==== Stored records

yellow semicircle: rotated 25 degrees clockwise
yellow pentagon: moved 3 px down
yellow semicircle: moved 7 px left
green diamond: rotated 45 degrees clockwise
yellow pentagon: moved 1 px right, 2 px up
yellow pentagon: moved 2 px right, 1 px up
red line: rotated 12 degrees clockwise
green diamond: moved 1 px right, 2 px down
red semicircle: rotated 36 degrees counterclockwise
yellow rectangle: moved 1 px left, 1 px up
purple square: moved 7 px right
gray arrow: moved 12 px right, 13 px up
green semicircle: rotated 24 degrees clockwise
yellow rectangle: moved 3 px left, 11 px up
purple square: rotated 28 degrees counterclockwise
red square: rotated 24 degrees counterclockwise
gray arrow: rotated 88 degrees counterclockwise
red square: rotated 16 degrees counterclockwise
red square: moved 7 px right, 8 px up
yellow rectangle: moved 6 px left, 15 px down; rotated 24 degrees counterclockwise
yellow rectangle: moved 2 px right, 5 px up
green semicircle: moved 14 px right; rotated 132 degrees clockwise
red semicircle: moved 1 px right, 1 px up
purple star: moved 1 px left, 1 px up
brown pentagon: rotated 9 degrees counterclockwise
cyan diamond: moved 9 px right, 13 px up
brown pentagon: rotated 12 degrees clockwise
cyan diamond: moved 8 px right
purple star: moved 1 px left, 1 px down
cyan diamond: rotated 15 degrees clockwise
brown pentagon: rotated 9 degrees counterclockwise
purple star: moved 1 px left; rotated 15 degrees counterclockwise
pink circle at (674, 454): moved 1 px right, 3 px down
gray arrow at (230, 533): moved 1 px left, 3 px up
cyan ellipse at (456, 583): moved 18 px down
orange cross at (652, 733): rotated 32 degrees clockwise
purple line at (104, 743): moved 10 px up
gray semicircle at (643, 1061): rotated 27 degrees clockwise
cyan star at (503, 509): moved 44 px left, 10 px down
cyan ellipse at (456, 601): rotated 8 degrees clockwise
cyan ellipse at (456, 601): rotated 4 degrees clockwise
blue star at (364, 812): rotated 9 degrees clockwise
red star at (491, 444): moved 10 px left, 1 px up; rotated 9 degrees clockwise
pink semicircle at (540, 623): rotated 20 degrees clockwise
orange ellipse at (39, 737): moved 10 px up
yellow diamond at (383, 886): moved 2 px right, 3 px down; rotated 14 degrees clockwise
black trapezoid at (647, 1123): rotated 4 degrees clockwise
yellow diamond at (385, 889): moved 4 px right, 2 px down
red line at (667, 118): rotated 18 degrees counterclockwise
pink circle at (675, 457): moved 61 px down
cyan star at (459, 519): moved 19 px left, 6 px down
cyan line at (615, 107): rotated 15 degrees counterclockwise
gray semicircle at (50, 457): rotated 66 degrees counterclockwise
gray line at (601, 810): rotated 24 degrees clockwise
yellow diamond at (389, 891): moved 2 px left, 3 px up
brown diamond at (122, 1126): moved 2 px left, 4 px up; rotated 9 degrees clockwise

========

# [What is expected]
Reproduce every entry above verbatim, keeping each line in its original order.

# [Task result]
yellow semicircle: rotated 25 degrees clockwise
yellow pentagon: moved 3 px down
yellow semicircle: moved 7 px left
green diamond: rotated 45 degrees clockwise
yellow pentagon: moved 1 px right, 2 px up
yellow pentagon: moved 2 px right, 1 px up
red line: rotated 12 degrees clockwise
green diamond: moved 1 px right, 2 px down
red semicircle: rotated 36 degrees counterclockwise
yellow rectangle: moved 1 px left, 1 px up
purple square: moved 7 px right
gray arrow: moved 12 px right, 13 px up
green semicircle: rotated 24 degrees clockwise
yellow rectangle: moved 3 px left, 11 px up
purple square: rotated 28 degrees counterclockwise
red square: rotated 24 degrees counterclockwise
gray arrow: rotated 88 degrees counterclockwise
red square: rotated 16 degrees counterclockwise
red square: moved 7 px right, 8 px up
yellow rectangle: moved 6 px left, 15 px down; rotated 24 degrees counterclockwise
yellow rectangle: moved 2 px right, 5 px up
green semicircle: moved 14 px right; rotated 132 degrees clockwise
red semicircle: moved 1 px right, 1 px up
purple star: moved 1 px left, 1 px up
brown pentagon: rotated 9 degrees counterclockwise
cyan diamond: moved 9 px right, 13 px up
brown pentagon: rotated 12 degrees clockwise
cyan diamond: moved 8 px right
purple star: moved 1 px left, 1 px down
cyan diamond: rotated 15 degrees clockwise
brown pentagon: rotated 9 degrees counterclockwise
purple star: moved 1 px left; rotated 15 degrees counterclockwise
pink circle at (674, 454): moved 1 px right, 3 px down
gray arrow at (230, 533): moved 1 px left, 3 px up
cyan ellipse at (456, 583): moved 18 px down
orange cross at (652, 733): rotated 32 degrees clockwise
purple line at (104, 743): moved 10 px up
gray semicircle at (643, 1061): rotated 27 degrees clockwise
cyan star at (503, 509): moved 44 px left, 10 px down
cyan ellipse at (456, 601): rotated 8 degrees clockwise
cyan ellipse at (456, 601): rotated 4 degrees clockwise
blue star at (364, 812): rotated 9 degrees clockwise
red star at (491, 444): moved 10 px left, 1 px up; rotated 9 degrees clockwise
pink semicircle at (540, 623): rotated 20 degrees clockwise
orange ellipse at (39, 737): moved 10 px up
yellow diamond at (383, 886): moved 2 px right, 3 px down; rotated 14 degrees clockwise
black trapezoid at (647, 1123): rotated 4 degrees clockwise
yellow diamond at (385, 889): moved 4 px right, 2 px down
red line at (667, 118): rotated 18 degrees counterclockwise
pink circle at (675, 457): moved 61 px down
cyan star at (459, 519): moved 19 px left, 6 px down
cyan line at (615, 107): rotated 15 degrees counterclockwise
gray semicircle at (50, 457): rotated 66 degrees counterclockwise
gray line at (601, 810): rotated 24 degrees clockwise
yellow diamond at (389, 891): moved 2 px left, 3 px up
brown diamond at (122, 1126): moved 2 px left, 4 px up; rotated 9 degrees clockwise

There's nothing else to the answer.